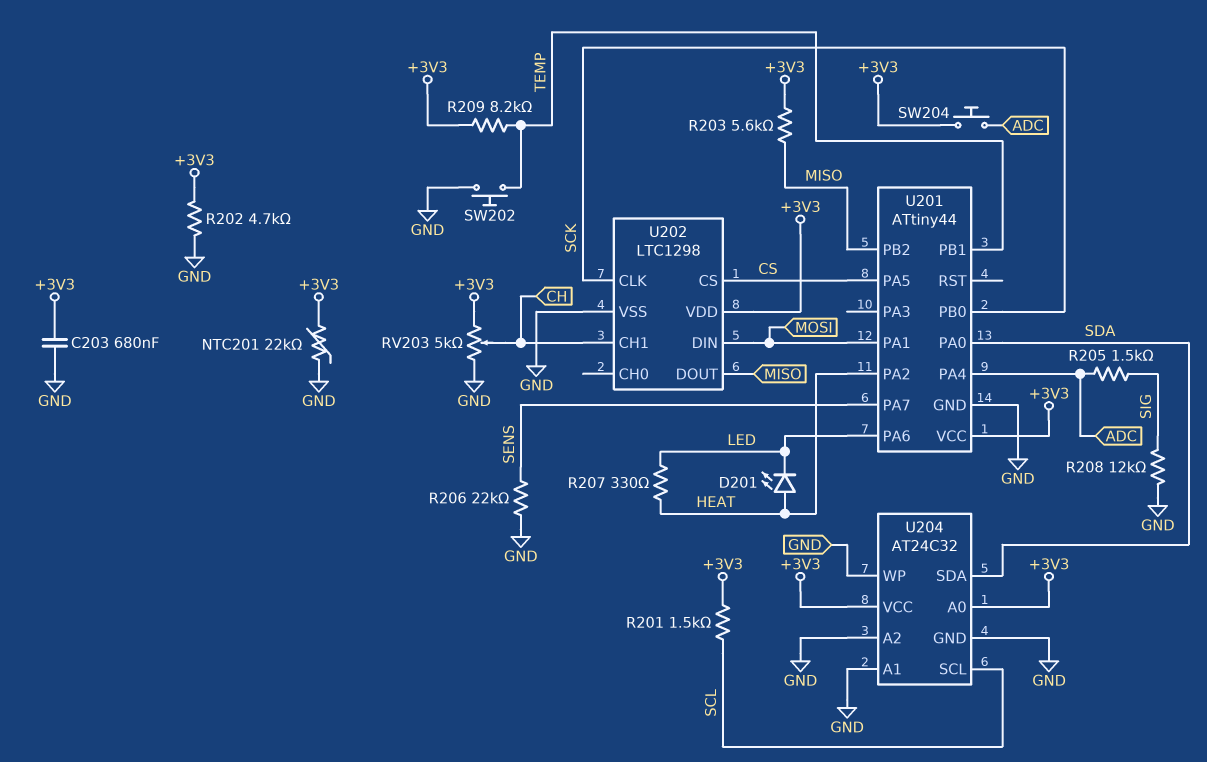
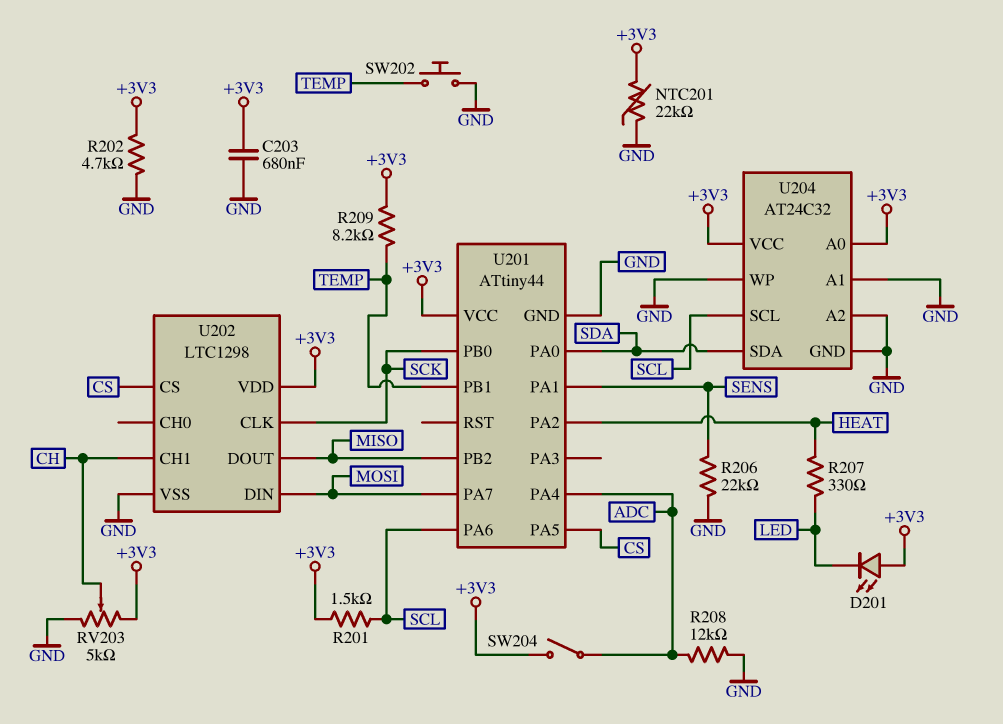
D201: LED (A HEAT, K LED) -> LED (A +3V3, K LED)
R203: 5.6k (+3V3, MISO) -> none
R205: 1.5k (ADC, SIG) -> none
R208: 12k (GND, SIG) -> 12k (ADC, GND)
SW204: button (+3V3, ADC) -> switch (+3V3, ADC)
U201 pin PA1: MOSI -> SENS
U201 pin PA6: LED -> SCL
U201 pin PA7: SENS -> MOSI

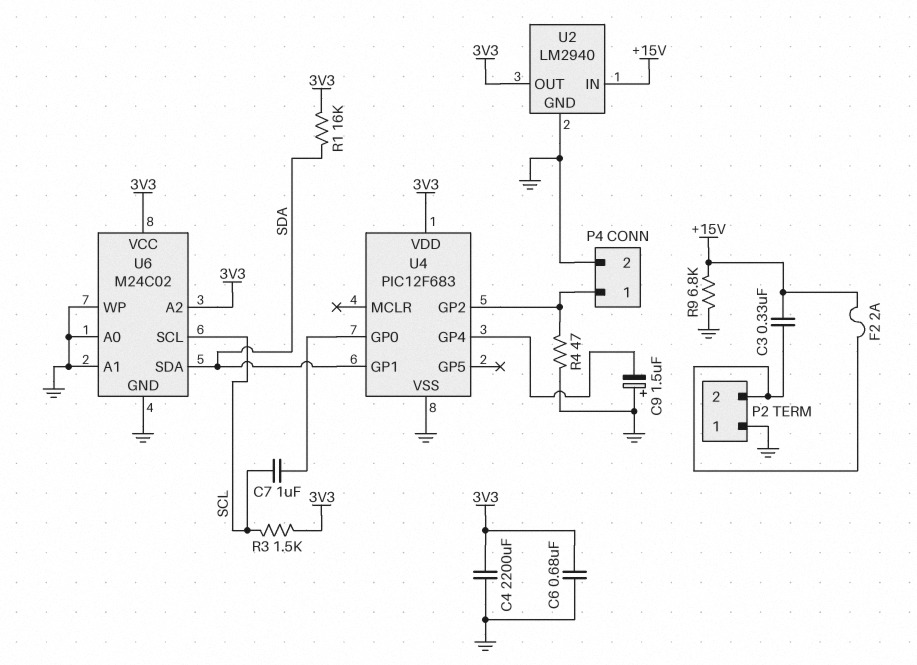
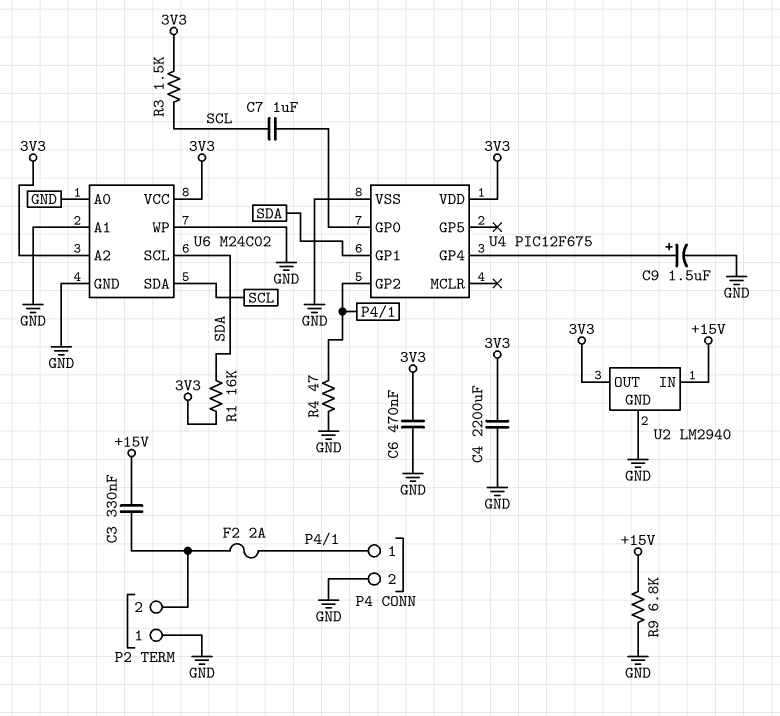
C6: 680nF (3V3, GND) -> 470nF (3V3, GND)
C9: 1.5uF (plus GND, minus U4/GP4) -> 1.5uF (plus U4/GP4, minus GND)
F2: 2A (+15V, P2/2) -> 2A (P2/2, P4/1)
U4: PIC12F683 -> PIC12F675
U6 pin SCL: SCL -> SDA
U6 pin SDA: SDA -> SCL

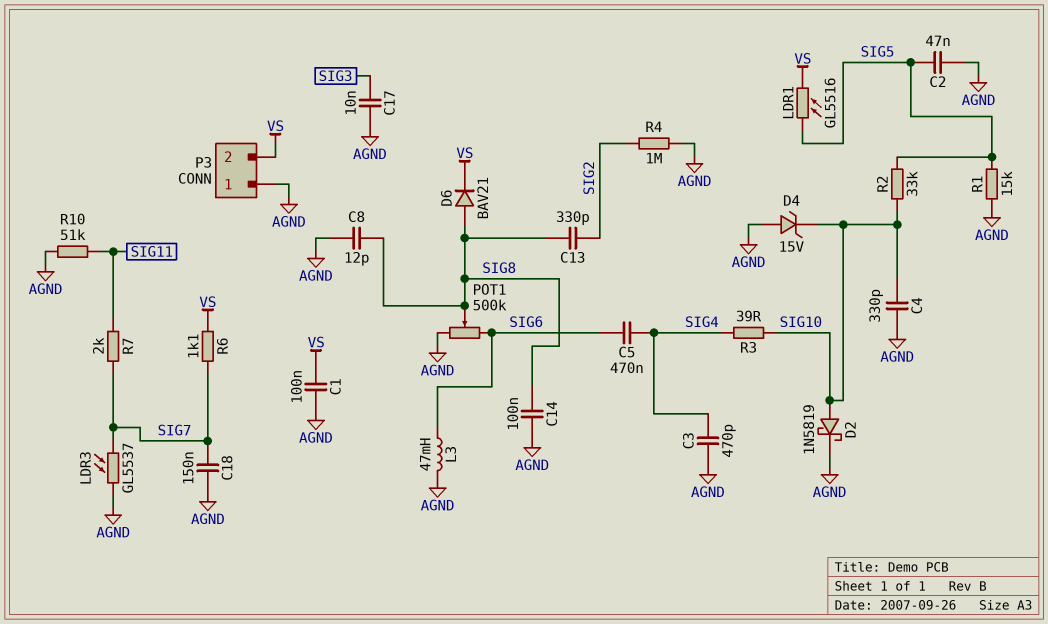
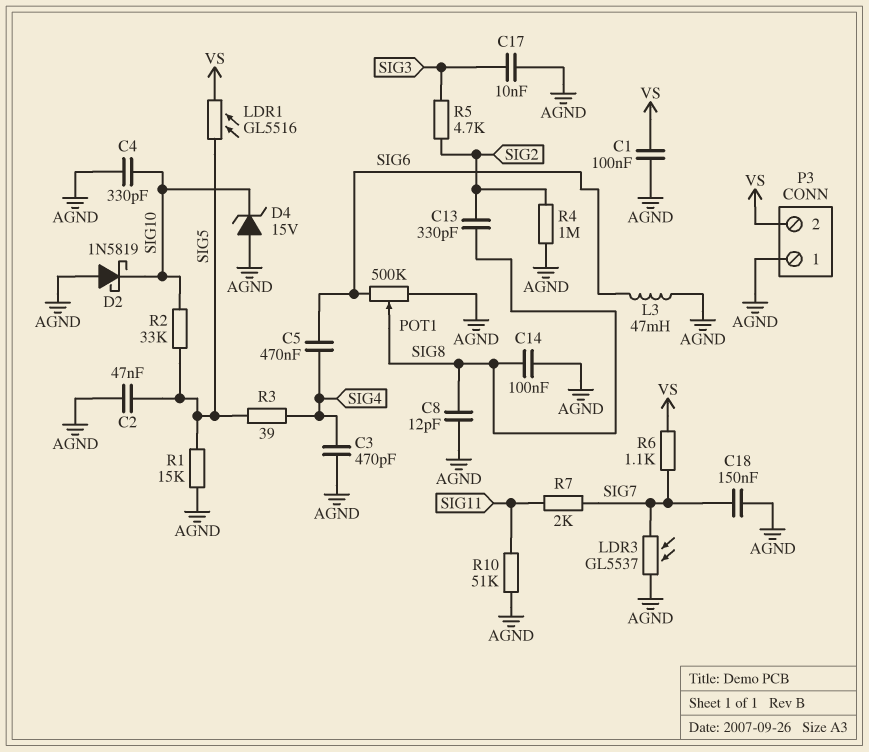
D2: schottky 1N5819 (A SIG10, K AGND) -> schottky 1N5819 (A AGND, K SIG10)
D6: diode BAV21 (A SIG8, K VS) -> none
R3: 39 (SIG4, SIG10) -> 39 (SIG4, SIG5)
R5: none -> 4.7k (SIG2, SIG3)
┄┄┄┄┄┄┄┄┄┄
• What you need to do:
The entries are to be reproduced exactly, excluding any pictures they contain.

• Solution for this task:
D201: LED (A HEAT, K LED) -> LED (A +3V3, K LED)
R203: 5.6k (+3V3, MISO) -> none
R205: 1.5k (ADC, SIG) -> none
R208: 12k (GND, SIG) -> 12k (ADC, GND)
SW204: button (+3V3, ADC) -> switch (+3V3, ADC)
U201 pin PA1: MOSI -> SENS
U201 pin PA6: LED -> SCL
U201 pin PA7: SENS -> MOSI

C6: 680nF (3V3, GND) -> 470nF (3V3, GND)
C9: 1.5uF (plus GND, minus U4/GP4) -> 1.5uF (plus U4/GP4, minus GND)
F2: 2A (+15V, P2/2) -> 2A (P2/2, P4/1)
U4: PIC12F683 -> PIC12F675
U6 pin SCL: SCL -> SDA
U6 pin SDA: SDA -> SCL

D2: schottky 1N5819 (A SIG10, K AGND) -> schottky 1N5819 (A AGND, K SIG10)
D6: diode BAV21 (A SIG8, K VS) -> none
R3: 39 (SIG4, SIG10) -> 39 (SIG4, SIG5)
R5: none -> 4.7k (SIG2, SIG3)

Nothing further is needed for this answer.